*Work order*
This exercise calls for every line of the data below with the string "star" in it.

*Extracted information*
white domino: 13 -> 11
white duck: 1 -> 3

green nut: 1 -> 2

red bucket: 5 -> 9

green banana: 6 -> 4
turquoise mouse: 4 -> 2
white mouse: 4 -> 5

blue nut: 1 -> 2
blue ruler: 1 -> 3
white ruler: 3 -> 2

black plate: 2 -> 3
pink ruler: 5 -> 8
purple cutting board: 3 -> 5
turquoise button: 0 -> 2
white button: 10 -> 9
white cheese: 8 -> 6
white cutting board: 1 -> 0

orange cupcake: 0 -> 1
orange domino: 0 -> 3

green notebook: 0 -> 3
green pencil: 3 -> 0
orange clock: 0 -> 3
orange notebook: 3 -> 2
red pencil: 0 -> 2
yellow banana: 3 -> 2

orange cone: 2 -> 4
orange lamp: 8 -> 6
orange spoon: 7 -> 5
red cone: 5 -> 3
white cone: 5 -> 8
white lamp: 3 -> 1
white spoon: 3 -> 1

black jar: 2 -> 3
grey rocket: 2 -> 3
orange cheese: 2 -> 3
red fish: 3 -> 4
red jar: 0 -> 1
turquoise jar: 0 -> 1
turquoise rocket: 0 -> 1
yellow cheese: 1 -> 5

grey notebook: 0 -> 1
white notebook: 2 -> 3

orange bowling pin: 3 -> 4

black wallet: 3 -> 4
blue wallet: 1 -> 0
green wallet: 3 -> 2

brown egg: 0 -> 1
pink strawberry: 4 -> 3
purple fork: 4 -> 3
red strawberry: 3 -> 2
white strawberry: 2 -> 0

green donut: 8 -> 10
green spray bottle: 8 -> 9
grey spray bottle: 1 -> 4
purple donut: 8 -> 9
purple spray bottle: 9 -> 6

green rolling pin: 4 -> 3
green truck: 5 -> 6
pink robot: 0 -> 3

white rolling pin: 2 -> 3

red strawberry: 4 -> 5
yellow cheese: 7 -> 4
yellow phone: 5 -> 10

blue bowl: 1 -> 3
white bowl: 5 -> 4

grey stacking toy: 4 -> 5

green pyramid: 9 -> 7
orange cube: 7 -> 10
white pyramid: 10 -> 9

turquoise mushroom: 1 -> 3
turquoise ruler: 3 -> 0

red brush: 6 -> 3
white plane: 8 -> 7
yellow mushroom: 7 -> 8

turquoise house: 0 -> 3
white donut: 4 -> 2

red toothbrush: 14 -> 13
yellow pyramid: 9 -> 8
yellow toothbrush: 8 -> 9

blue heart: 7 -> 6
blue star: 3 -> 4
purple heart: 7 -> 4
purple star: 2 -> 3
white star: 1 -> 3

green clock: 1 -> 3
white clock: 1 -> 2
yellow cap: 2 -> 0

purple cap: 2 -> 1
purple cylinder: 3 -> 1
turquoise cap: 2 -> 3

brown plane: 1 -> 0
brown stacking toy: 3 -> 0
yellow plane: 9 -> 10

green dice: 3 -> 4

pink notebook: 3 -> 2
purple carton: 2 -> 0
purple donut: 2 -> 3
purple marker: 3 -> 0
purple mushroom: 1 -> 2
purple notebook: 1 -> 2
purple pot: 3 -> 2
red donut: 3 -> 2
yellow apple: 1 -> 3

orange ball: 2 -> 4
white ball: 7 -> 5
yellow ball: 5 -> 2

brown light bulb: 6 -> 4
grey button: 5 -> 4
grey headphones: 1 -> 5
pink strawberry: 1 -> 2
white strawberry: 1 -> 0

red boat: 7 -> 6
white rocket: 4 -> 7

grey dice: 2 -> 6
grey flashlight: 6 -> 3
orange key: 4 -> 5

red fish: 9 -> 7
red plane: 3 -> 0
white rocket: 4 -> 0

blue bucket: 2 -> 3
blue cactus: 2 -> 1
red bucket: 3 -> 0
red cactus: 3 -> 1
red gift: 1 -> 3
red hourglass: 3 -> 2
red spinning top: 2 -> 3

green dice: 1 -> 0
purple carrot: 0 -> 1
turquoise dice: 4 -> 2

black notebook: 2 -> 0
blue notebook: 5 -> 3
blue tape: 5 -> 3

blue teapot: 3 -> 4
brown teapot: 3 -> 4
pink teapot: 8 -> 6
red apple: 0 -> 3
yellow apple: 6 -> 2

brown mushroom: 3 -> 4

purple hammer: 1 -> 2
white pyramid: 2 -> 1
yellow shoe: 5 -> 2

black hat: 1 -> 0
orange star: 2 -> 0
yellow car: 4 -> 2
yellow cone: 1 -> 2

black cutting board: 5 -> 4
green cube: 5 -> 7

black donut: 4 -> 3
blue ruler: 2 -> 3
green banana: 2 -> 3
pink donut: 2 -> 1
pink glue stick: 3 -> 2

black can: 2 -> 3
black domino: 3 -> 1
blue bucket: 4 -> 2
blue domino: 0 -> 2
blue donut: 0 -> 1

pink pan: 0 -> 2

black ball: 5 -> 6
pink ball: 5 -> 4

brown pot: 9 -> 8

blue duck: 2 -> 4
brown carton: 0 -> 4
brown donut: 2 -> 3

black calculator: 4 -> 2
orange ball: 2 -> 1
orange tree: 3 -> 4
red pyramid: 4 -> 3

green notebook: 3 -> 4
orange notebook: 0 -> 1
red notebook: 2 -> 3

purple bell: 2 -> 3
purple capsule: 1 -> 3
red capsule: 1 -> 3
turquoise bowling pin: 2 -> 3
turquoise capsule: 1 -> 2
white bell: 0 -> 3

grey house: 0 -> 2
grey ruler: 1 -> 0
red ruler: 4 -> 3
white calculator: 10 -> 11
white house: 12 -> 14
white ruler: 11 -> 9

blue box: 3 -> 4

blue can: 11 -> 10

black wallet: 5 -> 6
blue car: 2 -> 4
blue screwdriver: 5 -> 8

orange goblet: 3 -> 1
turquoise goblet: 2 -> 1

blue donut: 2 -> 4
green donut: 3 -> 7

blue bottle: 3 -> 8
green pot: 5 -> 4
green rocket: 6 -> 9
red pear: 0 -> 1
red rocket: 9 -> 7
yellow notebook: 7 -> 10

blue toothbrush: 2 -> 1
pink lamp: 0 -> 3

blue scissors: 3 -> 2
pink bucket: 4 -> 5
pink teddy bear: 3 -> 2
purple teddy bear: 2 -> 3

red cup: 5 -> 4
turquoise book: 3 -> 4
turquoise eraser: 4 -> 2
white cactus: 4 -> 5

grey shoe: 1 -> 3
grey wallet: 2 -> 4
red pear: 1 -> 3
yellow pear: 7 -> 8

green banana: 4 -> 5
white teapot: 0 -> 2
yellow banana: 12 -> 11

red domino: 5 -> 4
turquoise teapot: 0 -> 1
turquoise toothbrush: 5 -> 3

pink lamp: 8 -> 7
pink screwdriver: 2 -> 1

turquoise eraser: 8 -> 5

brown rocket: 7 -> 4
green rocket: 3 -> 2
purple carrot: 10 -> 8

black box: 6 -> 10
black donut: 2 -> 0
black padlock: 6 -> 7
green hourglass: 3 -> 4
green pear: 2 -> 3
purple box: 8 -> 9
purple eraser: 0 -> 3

*Answer space*
blue star: 3 -> 4
purple star: 2 -> 3
white star: 1 -> 3
orange star: 2 -> 0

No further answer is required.